### EXERCISE GOAL
Return exactly the lines of the records below, starting at the line that contains "lime cone G10 level 1 -> tan cone G10 level 1" and ending at the line that contains "lime slope J1:J2", with both of those lines kept.

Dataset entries

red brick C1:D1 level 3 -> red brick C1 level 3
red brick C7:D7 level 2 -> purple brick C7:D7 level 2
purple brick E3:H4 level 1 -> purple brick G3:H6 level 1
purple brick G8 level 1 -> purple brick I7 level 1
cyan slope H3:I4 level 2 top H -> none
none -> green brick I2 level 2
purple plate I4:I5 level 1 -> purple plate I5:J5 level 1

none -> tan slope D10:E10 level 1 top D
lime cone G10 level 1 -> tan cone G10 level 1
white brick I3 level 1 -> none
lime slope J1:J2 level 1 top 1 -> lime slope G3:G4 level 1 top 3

...

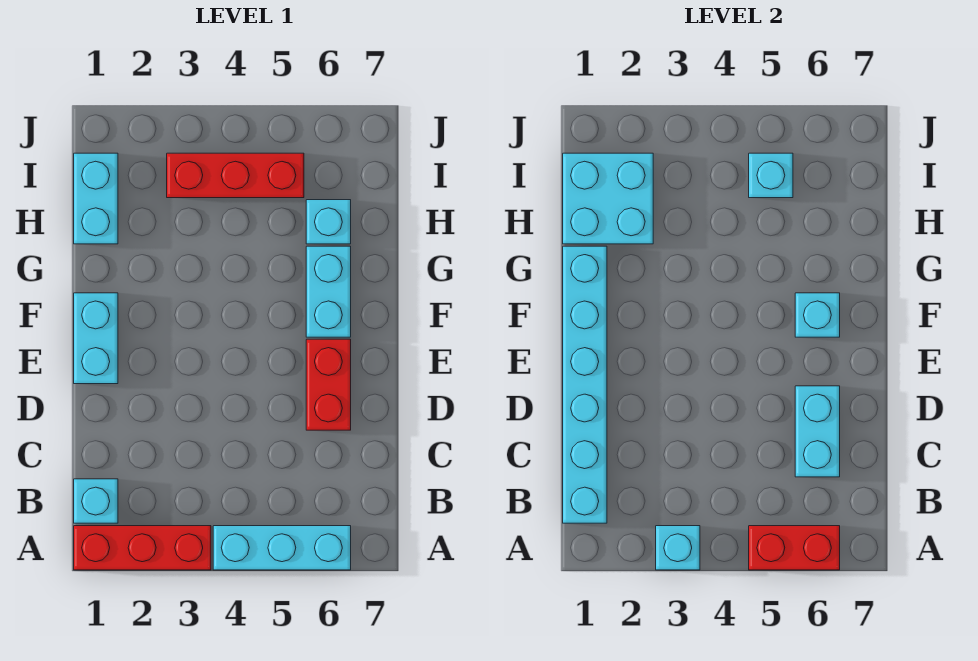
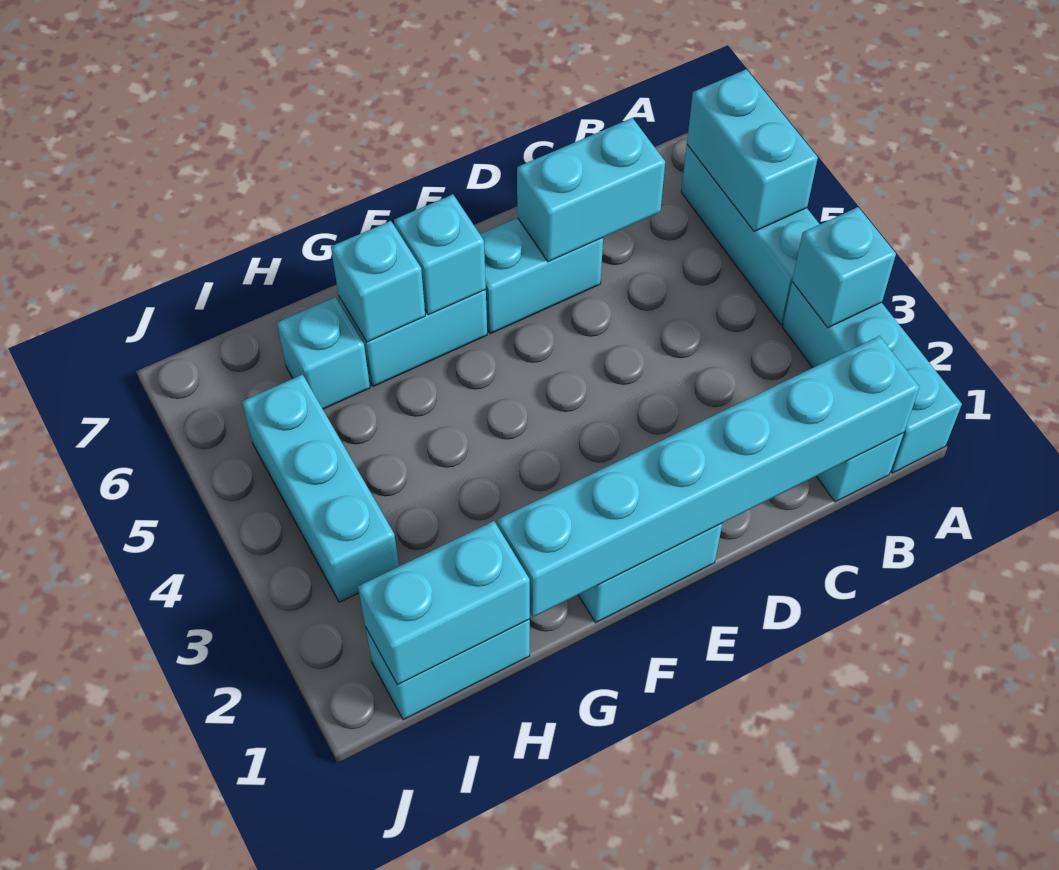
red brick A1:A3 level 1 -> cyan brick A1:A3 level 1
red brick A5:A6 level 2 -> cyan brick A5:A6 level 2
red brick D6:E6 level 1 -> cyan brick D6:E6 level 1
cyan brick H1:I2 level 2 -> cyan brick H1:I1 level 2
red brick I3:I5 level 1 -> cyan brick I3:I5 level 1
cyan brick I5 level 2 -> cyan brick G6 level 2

### RESPONSE TO THE TASK
lime cone G10 level 1 -> tan cone G10 level 1
white brick I3 level 1 -> none
lime slope J1:J2 level 1 top 1 -> lime slope G3:G4 level 1 top 3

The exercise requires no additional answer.